EXERCISE OBJECTIVE =
Which lines below mention "brown"? Pick each one out.

Scene images with change listings
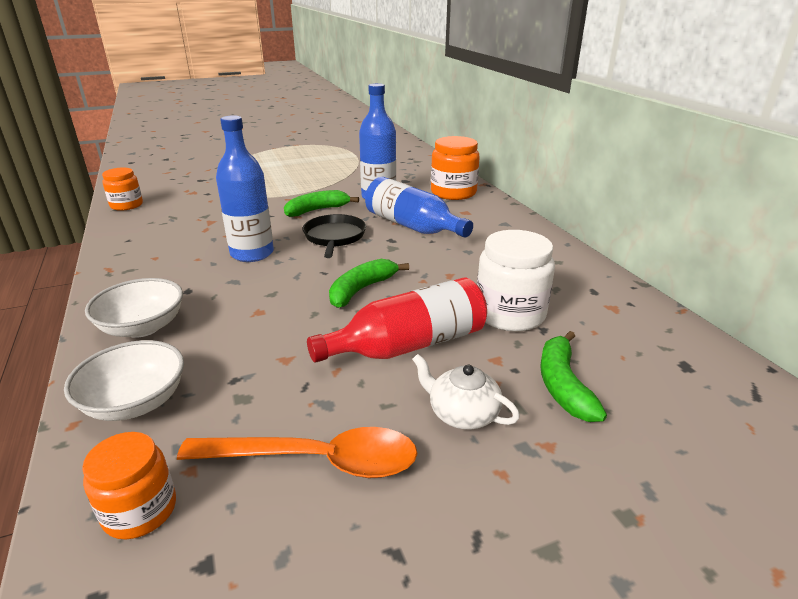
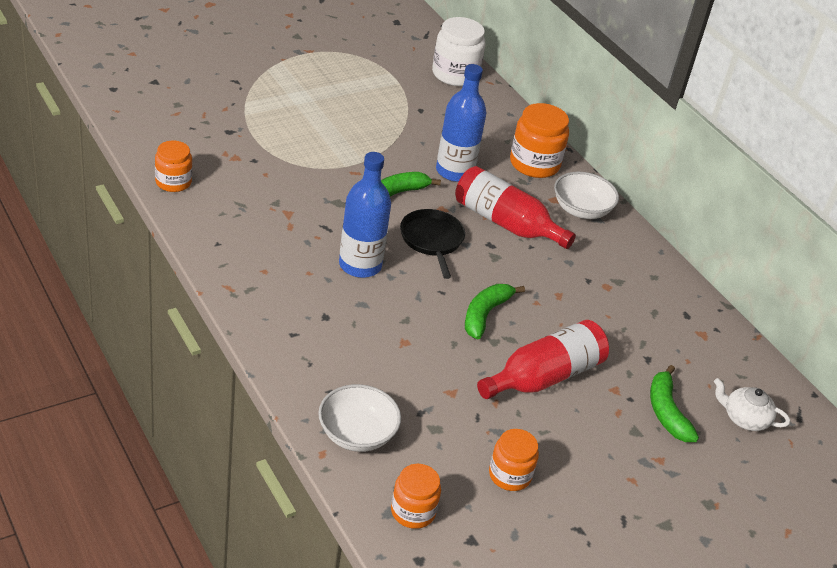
camera: 15 degrees left, 10 degrees up
white bowl [85,278,183,338] -> white bowl moved to [554,172,619,219]
orange spoon [177,427,417,478] -> orange jar [489,429,539,491]
blue bottle [365,177,473,238] -> red bottle [455,166,576,249]
white teapot [412,354,520,430] -> white teapot moved to [714,378,790,431]
white jar [477,230,555,332] -> white jar moved to [432,17,486,86]

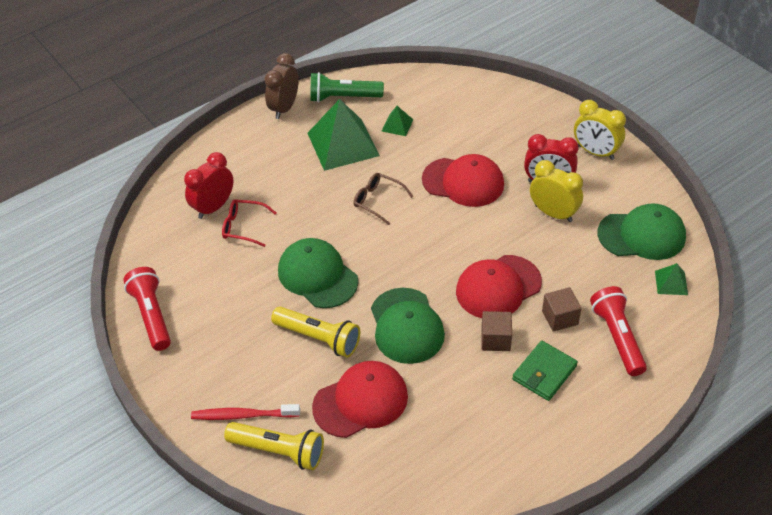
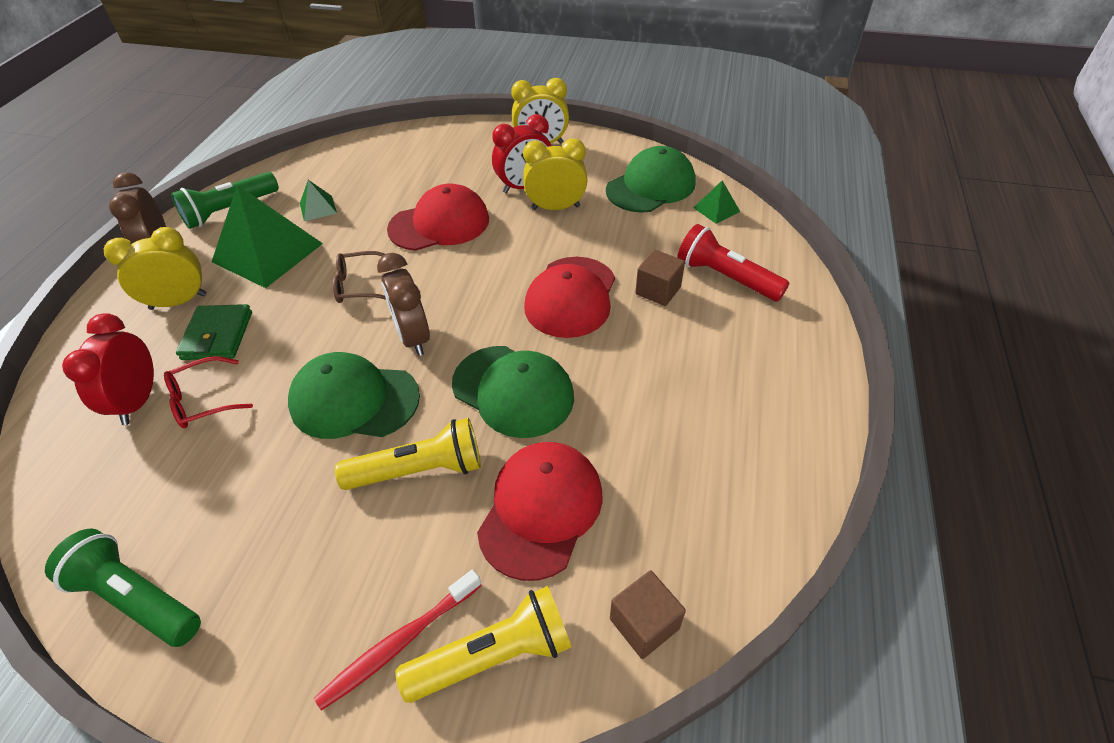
camera: 40 degrees left, 0 degrees up
red flashlight [123,267,171,351] -> green flashlight [45,529,201,647]
brown cube [481,311,512,351] -> brown cube moved to [610,570,686,659]
green wallet [512,341,578,401] -> green wallet moved to [176,304,252,360]
none -> yellow clock [104,227,207,310]
none -> brown clock [377,253,430,356]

ANSWER TO THIS TASK =
brown cube [481,311,512,351] -> brown cube moved to [610,570,686,659]
none -> brown clock [377,253,430,356]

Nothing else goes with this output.